Source records section start
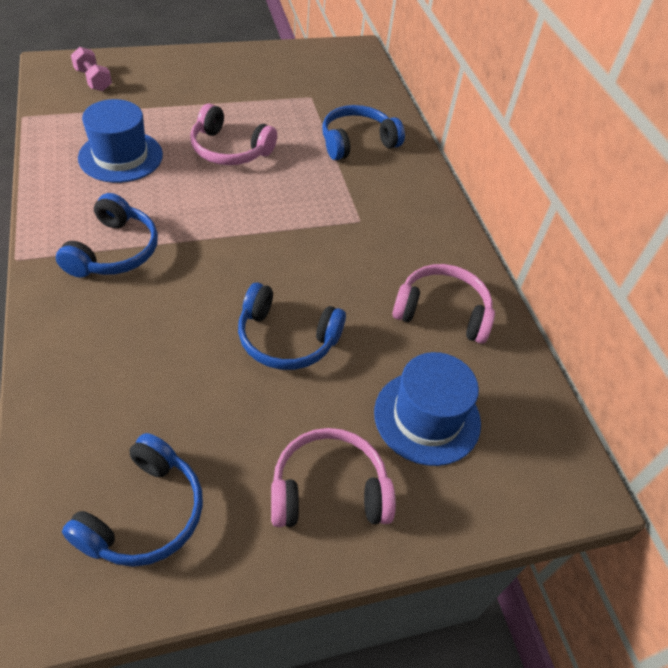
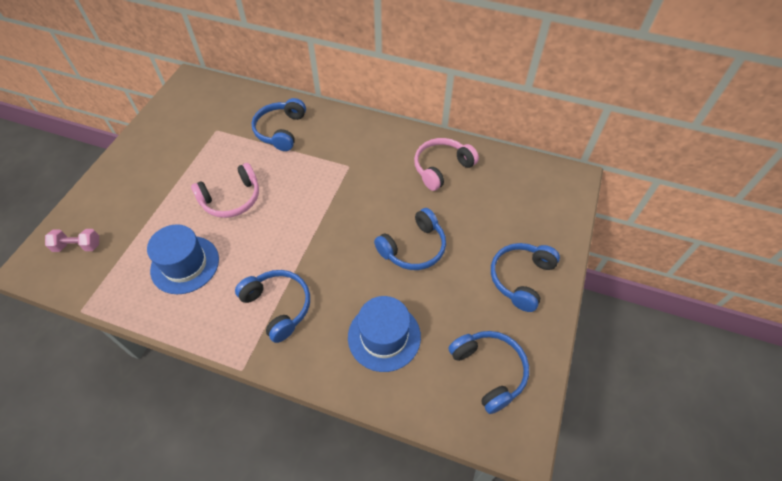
camera: 50 degrees left, 5 degrees up
(329, 490) = (521, 278): pink headphones -> blue headphones
(427, 417) = (503, 213): blue hat -> blue hat (384, 336)

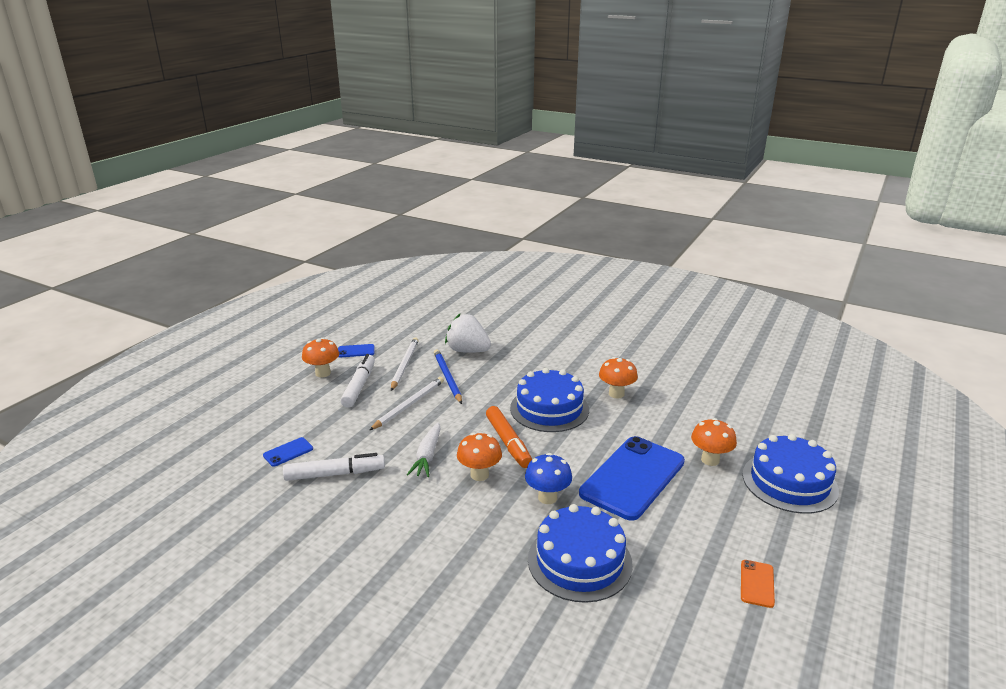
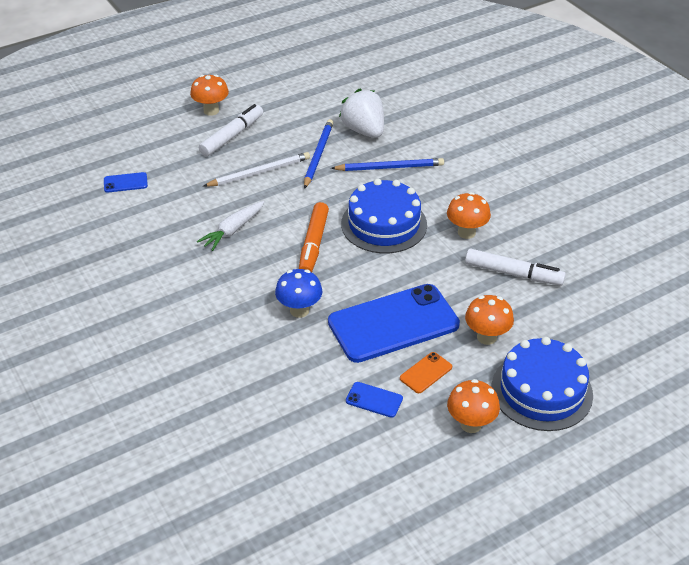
camera: 30 degrees right, 15 degrees up
(334, 474) = (146, 218): white marker -> white marker (513, 273)
(356, 351) = (259, 95): blue phone -> blue phone (374, 400)
(404, 365) = (290, 127): white pencil -> none
(479, 475) = (261, 266): orange mushroom -> orange mushroom (471, 424)
(513, 369) = (390, 167): none -> blue pencil
(579, 561) = (273, 376): blue cake -> none
(757, 583) = (403, 461): orange phone -> orange phone (426, 373)

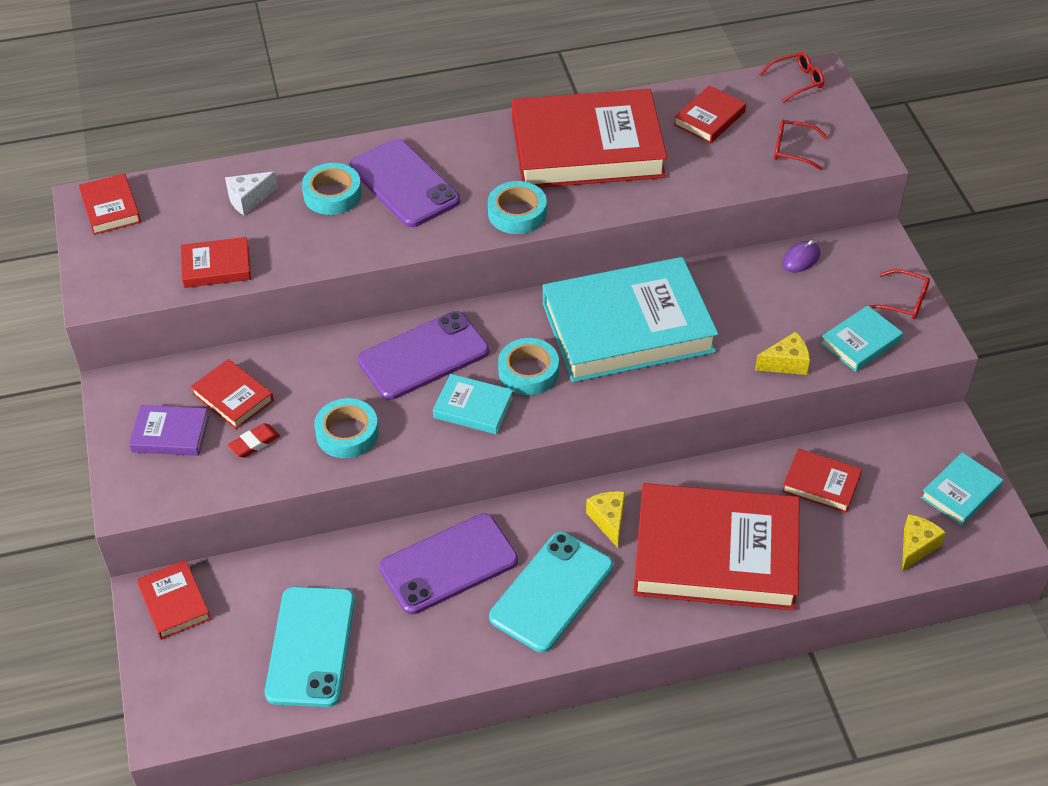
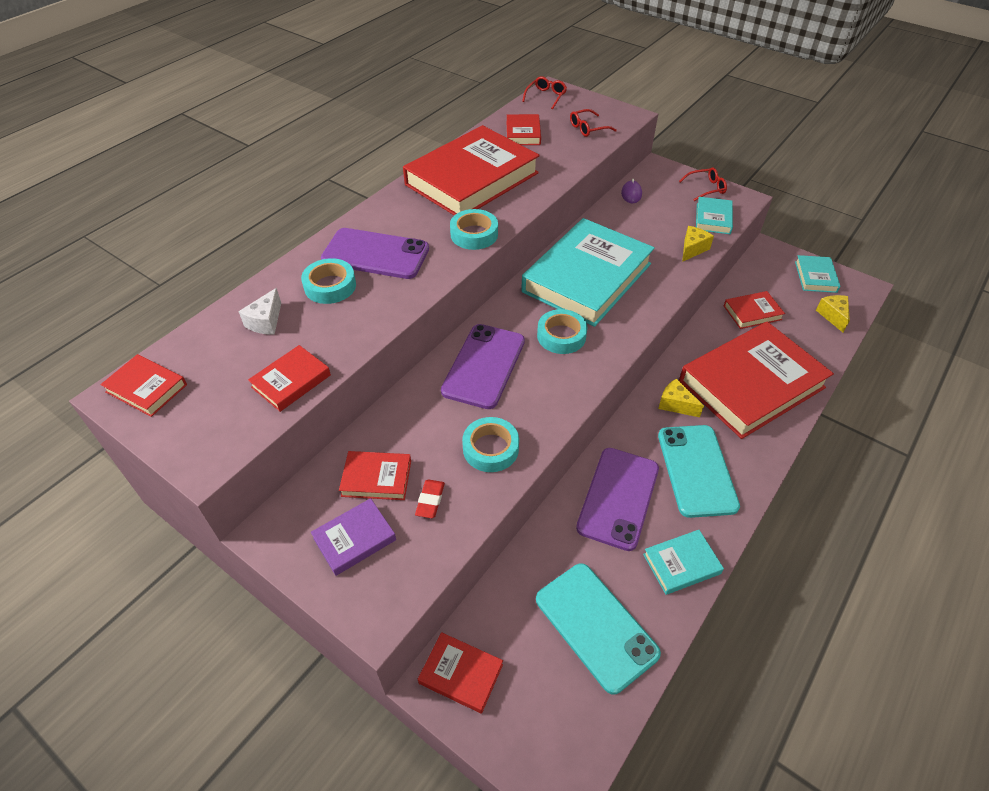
camera: 40 degrees left, 0 degrees up
(473, 408) = (554, 378): turquoise book -> turquoise book (681, 564)

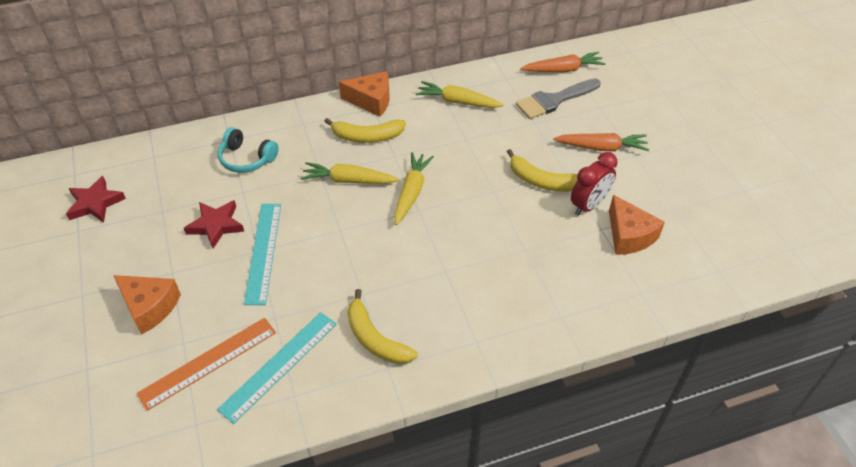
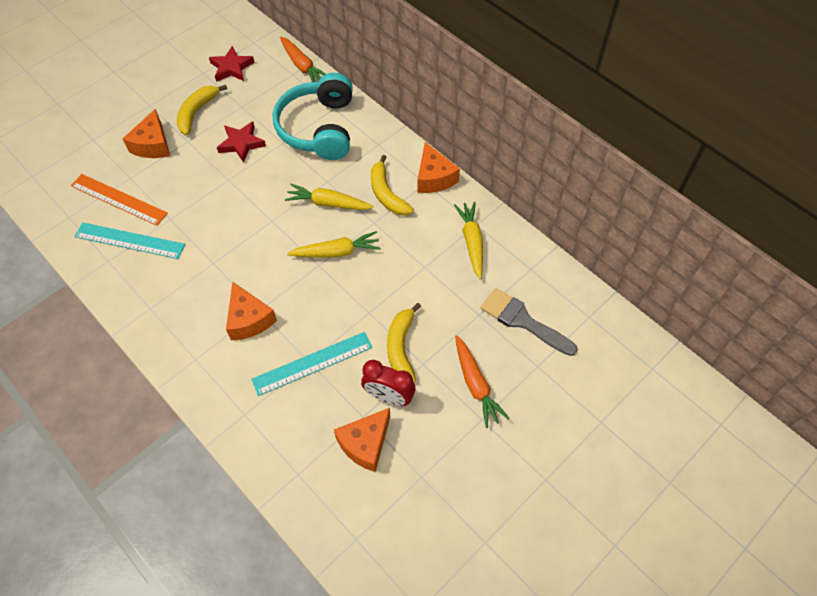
camera: 65 degrees right, 10 degrees up
(246, 159) = (318, 128): turquoise headphones -> turquoise headphones, size x1.84
(263, 252) = (228, 183): turquoise ruler -> turquoise ruler (312, 363)
(348, 180) = (328, 203): yellow carrot -> yellow carrot turned 60 degrees counterclockwise
(375, 338) = (174, 289): yellow banana -> yellow banana (197, 112)
(452, 282) = (249, 319): none -> orange cheese
(563, 70) = (576, 314): orange carrot -> orange carrot (302, 66)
Source records section end
> _Required work_: Leave out all pictures and retype precisely the lines that run from the line containing "(579, 561) = (273, 376): blue cake -> none" to the last line of the records.

> _Solution_:
(579, 561) = (273, 376): blue cake -> none
(757, 583) = (403, 461): orange phone -> orange phone (426, 373)

camera: 40 degrees left, 0 degrees up
(473, 408) = (554, 378): turquoise book -> turquoise book (681, 564)

camera: 65 degrees right, 10 degrees up
(246, 159) = (318, 128): turquoise headphones -> turquoise headphones, size x1.84
(263, 252) = (228, 183): turquoise ruler -> turquoise ruler (312, 363)
(348, 180) = (328, 203): yellow carrot -> yellow carrot turned 60 degrees counterclockwise
(375, 338) = (174, 289): yellow banana -> yellow banana (197, 112)
(452, 282) = (249, 319): none -> orange cheese
(563, 70) = (576, 314): orange carrot -> orange carrot (302, 66)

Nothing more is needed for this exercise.